==== Data provided ====

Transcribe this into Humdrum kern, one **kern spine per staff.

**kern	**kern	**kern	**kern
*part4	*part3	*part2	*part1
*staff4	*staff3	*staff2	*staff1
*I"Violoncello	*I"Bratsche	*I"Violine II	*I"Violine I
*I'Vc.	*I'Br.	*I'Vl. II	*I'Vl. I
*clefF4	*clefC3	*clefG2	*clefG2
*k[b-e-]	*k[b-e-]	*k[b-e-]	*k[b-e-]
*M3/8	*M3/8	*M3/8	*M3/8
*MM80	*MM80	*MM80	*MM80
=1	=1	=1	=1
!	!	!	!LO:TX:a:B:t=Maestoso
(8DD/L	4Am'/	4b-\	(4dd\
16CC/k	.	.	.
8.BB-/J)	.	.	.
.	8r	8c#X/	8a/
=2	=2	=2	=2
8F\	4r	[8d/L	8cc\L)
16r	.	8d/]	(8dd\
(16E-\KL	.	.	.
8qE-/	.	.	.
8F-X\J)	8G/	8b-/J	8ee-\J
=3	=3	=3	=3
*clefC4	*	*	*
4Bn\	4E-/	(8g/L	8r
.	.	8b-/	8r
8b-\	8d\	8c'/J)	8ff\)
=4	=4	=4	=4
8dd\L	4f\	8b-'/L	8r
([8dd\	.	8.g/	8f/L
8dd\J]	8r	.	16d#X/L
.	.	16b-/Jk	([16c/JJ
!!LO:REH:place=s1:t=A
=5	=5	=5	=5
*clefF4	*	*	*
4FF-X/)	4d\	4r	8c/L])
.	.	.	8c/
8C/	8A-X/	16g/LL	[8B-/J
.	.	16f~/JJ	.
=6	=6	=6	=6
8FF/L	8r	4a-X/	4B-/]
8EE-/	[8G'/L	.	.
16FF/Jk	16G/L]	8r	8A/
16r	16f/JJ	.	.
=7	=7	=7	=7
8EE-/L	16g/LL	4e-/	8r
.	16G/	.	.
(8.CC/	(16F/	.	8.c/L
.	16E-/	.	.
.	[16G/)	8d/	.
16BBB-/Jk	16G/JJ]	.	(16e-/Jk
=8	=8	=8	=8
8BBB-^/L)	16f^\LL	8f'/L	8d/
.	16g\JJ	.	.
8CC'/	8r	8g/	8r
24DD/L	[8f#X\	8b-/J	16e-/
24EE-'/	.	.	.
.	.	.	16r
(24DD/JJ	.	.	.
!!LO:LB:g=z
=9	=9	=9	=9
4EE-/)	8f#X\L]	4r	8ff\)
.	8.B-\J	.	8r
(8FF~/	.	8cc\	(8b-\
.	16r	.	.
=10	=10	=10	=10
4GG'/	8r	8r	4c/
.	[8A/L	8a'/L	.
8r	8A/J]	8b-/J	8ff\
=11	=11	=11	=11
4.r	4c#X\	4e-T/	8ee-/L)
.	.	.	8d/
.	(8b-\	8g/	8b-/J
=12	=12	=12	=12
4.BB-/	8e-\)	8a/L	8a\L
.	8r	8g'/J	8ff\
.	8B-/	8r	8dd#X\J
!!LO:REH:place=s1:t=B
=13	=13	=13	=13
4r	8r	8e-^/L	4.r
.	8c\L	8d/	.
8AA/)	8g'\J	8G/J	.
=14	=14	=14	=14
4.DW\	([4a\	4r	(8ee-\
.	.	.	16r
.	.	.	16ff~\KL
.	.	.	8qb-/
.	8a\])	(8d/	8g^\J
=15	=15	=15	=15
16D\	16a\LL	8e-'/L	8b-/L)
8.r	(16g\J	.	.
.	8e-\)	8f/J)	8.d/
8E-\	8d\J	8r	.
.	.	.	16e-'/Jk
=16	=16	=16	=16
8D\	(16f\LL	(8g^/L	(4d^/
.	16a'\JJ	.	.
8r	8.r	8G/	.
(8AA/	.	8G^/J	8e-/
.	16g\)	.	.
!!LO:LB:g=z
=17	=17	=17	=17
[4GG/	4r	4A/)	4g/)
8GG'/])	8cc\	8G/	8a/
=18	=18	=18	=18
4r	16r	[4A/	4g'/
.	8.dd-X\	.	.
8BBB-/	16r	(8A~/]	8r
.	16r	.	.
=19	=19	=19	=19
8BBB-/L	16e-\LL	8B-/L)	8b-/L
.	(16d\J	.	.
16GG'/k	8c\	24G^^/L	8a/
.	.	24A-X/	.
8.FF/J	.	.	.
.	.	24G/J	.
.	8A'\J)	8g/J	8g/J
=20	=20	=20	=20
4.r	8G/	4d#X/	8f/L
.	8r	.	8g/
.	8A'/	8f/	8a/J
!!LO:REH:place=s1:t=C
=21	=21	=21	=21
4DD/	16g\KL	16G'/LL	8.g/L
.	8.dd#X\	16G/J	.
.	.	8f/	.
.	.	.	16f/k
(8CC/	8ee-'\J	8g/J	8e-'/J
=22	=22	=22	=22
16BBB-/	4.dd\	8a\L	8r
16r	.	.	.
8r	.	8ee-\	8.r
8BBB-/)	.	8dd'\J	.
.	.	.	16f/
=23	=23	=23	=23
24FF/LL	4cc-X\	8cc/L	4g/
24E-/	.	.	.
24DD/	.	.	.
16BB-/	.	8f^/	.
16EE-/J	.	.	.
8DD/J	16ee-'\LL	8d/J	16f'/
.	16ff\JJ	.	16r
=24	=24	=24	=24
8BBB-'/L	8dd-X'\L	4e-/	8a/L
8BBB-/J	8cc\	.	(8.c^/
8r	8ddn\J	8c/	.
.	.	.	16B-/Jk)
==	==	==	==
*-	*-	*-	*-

====

Copy every line in the items above that contains the string "kern".

Transcribe this into Humdrum kern, one **kern spine per staff.
**kern	**kern	**kern	**kern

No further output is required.